**Task**
From the line containing "371, 74, 117]" onward to the last line of the data below, copy each line exactly and add nothing.

[Data excerpts]
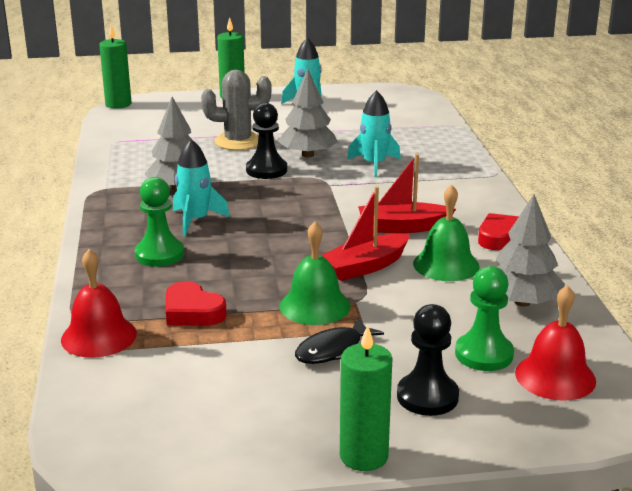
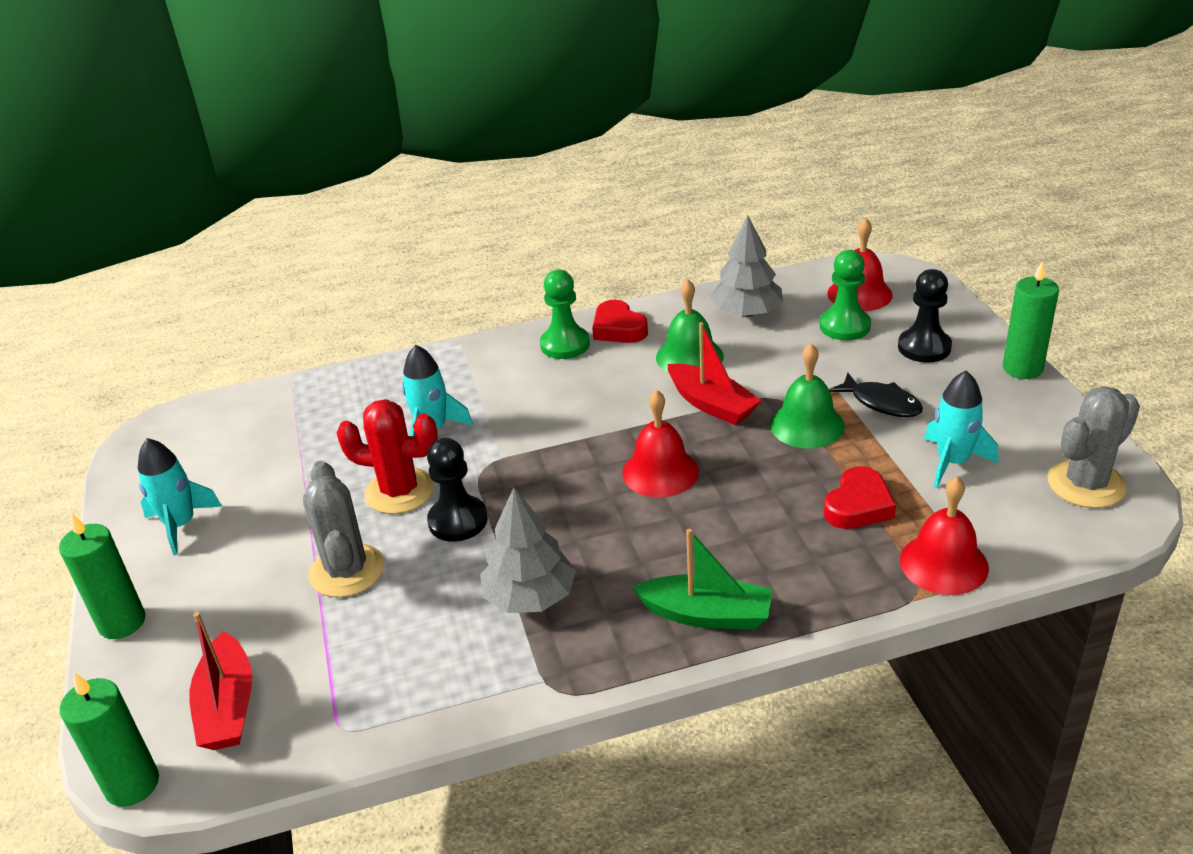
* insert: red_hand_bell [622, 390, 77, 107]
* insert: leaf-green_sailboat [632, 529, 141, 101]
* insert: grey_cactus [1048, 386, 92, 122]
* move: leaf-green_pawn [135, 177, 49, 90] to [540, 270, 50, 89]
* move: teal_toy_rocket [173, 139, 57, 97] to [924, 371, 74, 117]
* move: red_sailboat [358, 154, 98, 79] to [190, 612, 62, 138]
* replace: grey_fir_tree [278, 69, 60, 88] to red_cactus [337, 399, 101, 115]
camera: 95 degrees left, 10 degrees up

**Answer section**
* move: teal_toy_rocket [173, 139, 57, 97] to [924, 371, 74, 117]
* move: red_sailboat [358, 154, 98, 79] to [190, 612, 62, 138]
* replace: grey_fir_tree [278, 69, 60, 88] to red_cactus [337, 399, 101, 115]
camera: 95 degrees left, 10 degrees up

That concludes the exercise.